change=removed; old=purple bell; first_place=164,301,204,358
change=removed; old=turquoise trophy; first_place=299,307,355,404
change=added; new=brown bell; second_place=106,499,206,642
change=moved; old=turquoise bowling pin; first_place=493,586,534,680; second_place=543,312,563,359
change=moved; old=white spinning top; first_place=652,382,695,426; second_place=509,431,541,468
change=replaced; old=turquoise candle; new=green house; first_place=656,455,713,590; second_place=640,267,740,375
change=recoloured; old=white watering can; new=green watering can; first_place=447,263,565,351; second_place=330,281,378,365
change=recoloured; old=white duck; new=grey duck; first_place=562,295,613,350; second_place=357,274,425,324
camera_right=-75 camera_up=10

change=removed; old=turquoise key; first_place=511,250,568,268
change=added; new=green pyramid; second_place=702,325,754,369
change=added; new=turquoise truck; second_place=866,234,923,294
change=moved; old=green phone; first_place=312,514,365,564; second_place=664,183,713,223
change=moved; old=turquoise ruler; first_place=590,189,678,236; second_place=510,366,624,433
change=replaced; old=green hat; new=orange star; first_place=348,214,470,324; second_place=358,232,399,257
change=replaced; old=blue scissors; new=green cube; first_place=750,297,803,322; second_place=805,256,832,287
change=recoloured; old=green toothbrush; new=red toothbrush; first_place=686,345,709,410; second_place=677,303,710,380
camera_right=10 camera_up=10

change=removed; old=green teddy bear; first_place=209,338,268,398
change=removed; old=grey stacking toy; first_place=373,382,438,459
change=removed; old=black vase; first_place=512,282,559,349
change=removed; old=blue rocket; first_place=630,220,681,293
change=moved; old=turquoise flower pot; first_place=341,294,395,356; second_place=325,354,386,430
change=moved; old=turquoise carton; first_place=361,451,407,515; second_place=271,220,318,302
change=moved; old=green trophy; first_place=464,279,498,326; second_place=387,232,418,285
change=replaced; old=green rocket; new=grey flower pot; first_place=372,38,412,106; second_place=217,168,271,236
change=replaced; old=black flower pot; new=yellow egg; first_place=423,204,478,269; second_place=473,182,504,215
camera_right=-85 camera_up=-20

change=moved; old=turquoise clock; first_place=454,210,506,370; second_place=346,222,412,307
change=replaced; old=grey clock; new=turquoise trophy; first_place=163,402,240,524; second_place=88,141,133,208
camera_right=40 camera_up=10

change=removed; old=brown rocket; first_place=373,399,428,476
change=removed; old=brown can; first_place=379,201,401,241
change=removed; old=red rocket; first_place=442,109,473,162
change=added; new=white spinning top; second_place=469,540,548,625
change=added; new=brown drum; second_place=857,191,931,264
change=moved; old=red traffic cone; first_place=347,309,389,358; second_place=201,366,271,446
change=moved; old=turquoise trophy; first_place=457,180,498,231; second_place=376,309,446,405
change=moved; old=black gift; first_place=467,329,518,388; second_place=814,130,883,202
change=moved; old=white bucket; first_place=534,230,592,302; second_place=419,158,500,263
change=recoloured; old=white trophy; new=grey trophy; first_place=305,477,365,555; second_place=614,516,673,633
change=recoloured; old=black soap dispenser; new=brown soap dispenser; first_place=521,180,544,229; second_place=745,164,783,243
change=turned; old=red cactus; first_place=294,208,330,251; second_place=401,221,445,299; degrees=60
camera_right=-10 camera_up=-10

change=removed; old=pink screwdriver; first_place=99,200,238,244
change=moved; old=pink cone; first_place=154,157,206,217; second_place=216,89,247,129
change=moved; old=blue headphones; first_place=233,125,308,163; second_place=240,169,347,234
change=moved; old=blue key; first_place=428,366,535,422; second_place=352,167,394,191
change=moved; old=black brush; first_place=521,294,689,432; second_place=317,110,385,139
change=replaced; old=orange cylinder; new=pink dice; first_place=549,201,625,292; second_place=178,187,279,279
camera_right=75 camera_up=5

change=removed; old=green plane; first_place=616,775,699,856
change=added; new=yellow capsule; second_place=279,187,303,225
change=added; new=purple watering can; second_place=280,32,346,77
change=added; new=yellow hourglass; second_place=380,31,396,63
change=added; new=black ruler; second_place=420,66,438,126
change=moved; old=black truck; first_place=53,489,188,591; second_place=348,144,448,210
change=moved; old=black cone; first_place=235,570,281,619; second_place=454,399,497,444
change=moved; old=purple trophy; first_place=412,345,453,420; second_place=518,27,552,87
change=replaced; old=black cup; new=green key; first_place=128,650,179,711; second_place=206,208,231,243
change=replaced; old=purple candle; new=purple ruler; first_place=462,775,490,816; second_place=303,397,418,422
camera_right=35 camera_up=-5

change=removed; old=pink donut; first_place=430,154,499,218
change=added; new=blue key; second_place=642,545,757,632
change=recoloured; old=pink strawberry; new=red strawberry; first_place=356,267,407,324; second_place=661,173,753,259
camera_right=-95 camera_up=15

■ ■ ■ ■

- _YOUR GOAL_:
What is needed here is an exact reproduction of all the entries.

- _RESULT FOR THIS TASK_:
change=removed; old=purple bell; first_place=164,301,204,358
change=removed; old=turquoise trophy; first_place=299,307,355,404
change=added; new=brown bell; second_place=106,499,206,642
change=moved; old=turquoise bowling pin; first_place=493,586,534,680; second_place=543,312,563,359
change=moved; old=white spinning top; first_place=652,382,695,426; second_place=509,431,541,468
change=replaced; old=turquoise candle; new=green house; first_place=656,455,713,590; second_place=640,267,740,375
change=recoloured; old=white watering can; new=green watering can; first_place=447,263,565,351; second_place=330,281,378,365
change=recoloured; old=white duck; new=grey duck; first_place=562,295,613,350; second_place=357,274,425,324
camera_right=-75 camera_up=10

change=removed; old=turquoise key; first_place=511,250,568,268
change=added; new=green pyramid; second_place=702,325,754,369
change=added; new=turquoise truck; second_place=866,234,923,294
change=moved; old=green phone; first_place=312,514,365,564; second_place=664,183,713,223
change=moved; old=turquoise ruler; first_place=590,189,678,236; second_place=510,366,624,433
change=replaced; old=green hat; new=orange star; first_place=348,214,470,324; second_place=358,232,399,257
change=replaced; old=blue scissors; new=green cube; first_place=750,297,803,322; second_place=805,256,832,287
change=recoloured; old=green toothbrush; new=red toothbrush; first_place=686,345,709,410; second_place=677,303,710,380
camera_right=10 camera_up=10

change=removed; old=green teddy bear; first_place=209,338,268,398
change=removed; old=grey stacking toy; first_place=373,382,438,459
change=removed; old=black vase; first_place=512,282,559,349
change=removed; old=blue rocket; first_place=630,220,681,293
change=moved; old=turquoise flower pot; first_place=341,294,395,356; second_place=325,354,386,430
change=moved; old=turquoise carton; first_place=361,451,407,515; second_place=271,220,318,302
change=moved; old=green trophy; first_place=464,279,498,326; second_place=387,232,418,285
change=replaced; old=green rocket; new=grey flower pot; first_place=372,38,412,106; second_place=217,168,271,236
change=replaced; old=black flower pot; new=yellow egg; first_place=423,204,478,269; second_place=473,182,504,215
camera_right=-85 camera_up=-20

change=moved; old=turquoise clock; first_place=454,210,506,370; second_place=346,222,412,307
change=replaced; old=grey clock; new=turquoise trophy; first_place=163,402,240,524; second_place=88,141,133,208
camera_right=40 camera_up=10

change=removed; old=brown rocket; first_place=373,399,428,476
change=removed; old=brown can; first_place=379,201,401,241
change=removed; old=red rocket; first_place=442,109,473,162
change=added; new=white spinning top; second_place=469,540,548,625
change=added; new=brown drum; second_place=857,191,931,264
change=moved; old=red traffic cone; first_place=347,309,389,358; second_place=201,366,271,446
change=moved; old=turquoise trophy; first_place=457,180,498,231; second_place=376,309,446,405
change=moved; old=black gift; first_place=467,329,518,388; second_place=814,130,883,202
change=moved; old=white bucket; first_place=534,230,592,302; second_place=419,158,500,263
change=recoloured; old=white trophy; new=grey trophy; first_place=305,477,365,555; second_place=614,516,673,633
change=recoloured; old=black soap dispenser; new=brown soap dispenser; first_place=521,180,544,229; second_place=745,164,783,243
change=turned; old=red cactus; first_place=294,208,330,251; second_place=401,221,445,299; degrees=60
camera_right=-10 camera_up=-10

change=removed; old=pink screwdriver; first_place=99,200,238,244
change=moved; old=pink cone; first_place=154,157,206,217; second_place=216,89,247,129
change=moved; old=blue headphones; first_place=233,125,308,163; second_place=240,169,347,234
change=moved; old=blue key; first_place=428,366,535,422; second_place=352,167,394,191
change=moved; old=black brush; first_place=521,294,689,432; second_place=317,110,385,139
change=replaced; old=orange cylinder; new=pink dice; first_place=549,201,625,292; second_place=178,187,279,279
camera_right=75 camera_up=5

change=removed; old=green plane; first_place=616,775,699,856
change=added; new=yellow capsule; second_place=279,187,303,225
change=added; new=purple watering can; second_place=280,32,346,77
change=added; new=yellow hourglass; second_place=380,31,396,63
change=added; new=black ruler; second_place=420,66,438,126
change=moved; old=black truck; first_place=53,489,188,591; second_place=348,144,448,210
change=moved; old=black cone; first_place=235,570,281,619; second_place=454,399,497,444
change=moved; old=purple trophy; first_place=412,345,453,420; second_place=518,27,552,87
change=replaced; old=black cup; new=green key; first_place=128,650,179,711; second_place=206,208,231,243
change=replaced; old=purple candle; new=purple ruler; first_place=462,775,490,816; second_place=303,397,418,422
camera_right=35 camera_up=-5

change=removed; old=pink donut; first_place=430,154,499,218
change=added; new=blue key; second_place=642,545,757,632
change=recoloured; old=pink strawberry; new=red strawberry; first_place=356,267,407,324; second_place=661,173,753,259
camera_right=-95 camera_up=15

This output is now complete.